===== Records for processing
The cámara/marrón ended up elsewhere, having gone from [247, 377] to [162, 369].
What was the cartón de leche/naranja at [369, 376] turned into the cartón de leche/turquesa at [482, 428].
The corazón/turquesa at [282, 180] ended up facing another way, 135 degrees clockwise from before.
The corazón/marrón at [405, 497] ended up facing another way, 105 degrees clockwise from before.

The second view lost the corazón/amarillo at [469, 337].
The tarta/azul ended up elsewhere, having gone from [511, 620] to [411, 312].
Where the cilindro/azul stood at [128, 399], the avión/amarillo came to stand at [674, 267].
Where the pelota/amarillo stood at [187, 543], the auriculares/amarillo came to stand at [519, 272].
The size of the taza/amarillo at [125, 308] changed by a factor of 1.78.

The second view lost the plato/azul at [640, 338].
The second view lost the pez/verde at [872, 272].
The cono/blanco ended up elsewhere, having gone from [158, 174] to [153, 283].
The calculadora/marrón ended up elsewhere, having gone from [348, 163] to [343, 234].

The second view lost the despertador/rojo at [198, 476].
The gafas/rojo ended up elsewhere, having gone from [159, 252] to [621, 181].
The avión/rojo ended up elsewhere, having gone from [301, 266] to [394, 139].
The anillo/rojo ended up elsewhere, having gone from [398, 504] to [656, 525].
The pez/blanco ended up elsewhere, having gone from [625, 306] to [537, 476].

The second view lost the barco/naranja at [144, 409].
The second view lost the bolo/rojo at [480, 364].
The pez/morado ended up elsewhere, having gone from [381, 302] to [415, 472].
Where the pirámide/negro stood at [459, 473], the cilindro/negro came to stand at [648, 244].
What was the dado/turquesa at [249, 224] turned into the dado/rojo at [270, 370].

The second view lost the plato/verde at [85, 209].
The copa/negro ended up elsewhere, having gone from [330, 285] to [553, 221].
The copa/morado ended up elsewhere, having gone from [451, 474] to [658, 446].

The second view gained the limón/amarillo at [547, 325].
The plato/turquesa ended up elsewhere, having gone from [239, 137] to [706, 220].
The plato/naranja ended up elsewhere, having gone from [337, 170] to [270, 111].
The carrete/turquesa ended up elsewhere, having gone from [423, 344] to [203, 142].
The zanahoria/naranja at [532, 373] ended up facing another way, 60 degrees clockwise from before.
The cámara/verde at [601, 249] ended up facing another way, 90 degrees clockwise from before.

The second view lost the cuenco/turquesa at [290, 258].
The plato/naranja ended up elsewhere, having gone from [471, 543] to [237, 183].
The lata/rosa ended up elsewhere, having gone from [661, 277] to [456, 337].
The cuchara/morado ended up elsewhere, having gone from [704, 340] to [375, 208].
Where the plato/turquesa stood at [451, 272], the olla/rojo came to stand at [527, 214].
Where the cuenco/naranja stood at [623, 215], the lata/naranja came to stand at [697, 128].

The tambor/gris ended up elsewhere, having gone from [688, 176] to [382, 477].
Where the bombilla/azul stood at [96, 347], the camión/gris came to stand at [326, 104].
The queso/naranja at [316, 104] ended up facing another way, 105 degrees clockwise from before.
==========
◆ **Your assignment**
Would you output the full listing exactly as given?

◆ **Output of the exercise**
The cámara/marrón ended up elsewhere, having gone from [247, 377] to [162, 369].
What was the cartón de leche/naranja at [369, 376] turned into the cartón de leche/turquesa at [482, 428].
The corazón/turquesa at [282, 180] ended up facing another way, 135 degrees clockwise from before.
The corazón/marrón at [405, 497] ended up facing another way, 105 degrees clockwise from before.

The second view lost the corazón/amarillo at [469, 337].
The tarta/azul ended up elsewhere, having gone from [511, 620] to [411, 312].
Where the cilindro/azul stood at [128, 399], the avión/amarillo came to stand at [674, 267].
Where the pelota/amarillo stood at [187, 543], the auriculares/amarillo came to stand at [519, 272].
The size of the taza/amarillo at [125, 308] changed by a factor of 1.78.

The second view lost the plato/azul at [640, 338].
The second view lost the pez/verde at [872, 272].
The cono/blanco ended up elsewhere, having gone from [158, 174] to [153, 283].
The calculadora/marrón ended up elsewhere, having gone from [348, 163] to [343, 234].

The second view lost the despertador/rojo at [198, 476].
The gafas/rojo ended up elsewhere, having gone from [159, 252] to [621, 181].
The avión/rojo ended up elsewhere, having gone from [301, 266] to [394, 139].
The anillo/rojo ended up elsewhere, having gone from [398, 504] to [656, 525].
The pez/blanco ended up elsewhere, having gone from [625, 306] to [537, 476].

The second view lost the barco/naranja at [144, 409].
The second view lost the bolo/rojo at [480, 364].
The pez/morado ended up elsewhere, having gone from [381, 302] to [415, 472].
Where the pirámide/negro stood at [459, 473], the cilindro/negro came to stand at [648, 244].
What was the dado/turquesa at [249, 224] turned into the dado/rojo at [270, 370].

The second view lost the plato/verde at [85, 209].
The copa/negro ended up elsewhere, having gone from [330, 285] to [553, 221].
The copa/morado ended up elsewhere, having gone from [451, 474] to [658, 446].

The second view gained the limón/amarillo at [547, 325].
The plato/turquesa ended up elsewhere, having gone from [239, 137] to [706, 220].
The plato/naranja ended up elsewhere, having gone from [337, 170] to [270, 111].
The carrete/turquesa ended up elsewhere, having gone from [423, 344] to [203, 142].
The zanahoria/naranja at [532, 373] ended up facing another way, 60 degrees clockwise from before.
The cámara/verde at [601, 249] ended up facing another way, 90 degrees clockwise from before.

The second view lost the cuenco/turquesa at [290, 258].
The plato/naranja ended up elsewhere, having gone from [471, 543] to [237, 183].
The lata/rosa ended up elsewhere, having gone from [661, 277] to [456, 337].
The cuchara/morado ended up elsewhere, having gone from [704, 340] to [375, 208].
Where the plato/turquesa stood at [451, 272], the olla/rojo came to stand at [527, 214].
Where the cuenco/naranja stood at [623, 215], the lata/naranja came to stand at [697, 128].

The tambor/gris ended up elsewhere, having gone from [688, 176] to [382, 477].
Where the bombilla/azul stood at [96, 347], the camión/gris came to stand at [326, 104].
The queso/naranja at [316, 104] ended up facing another way, 105 degrees clockwise from before.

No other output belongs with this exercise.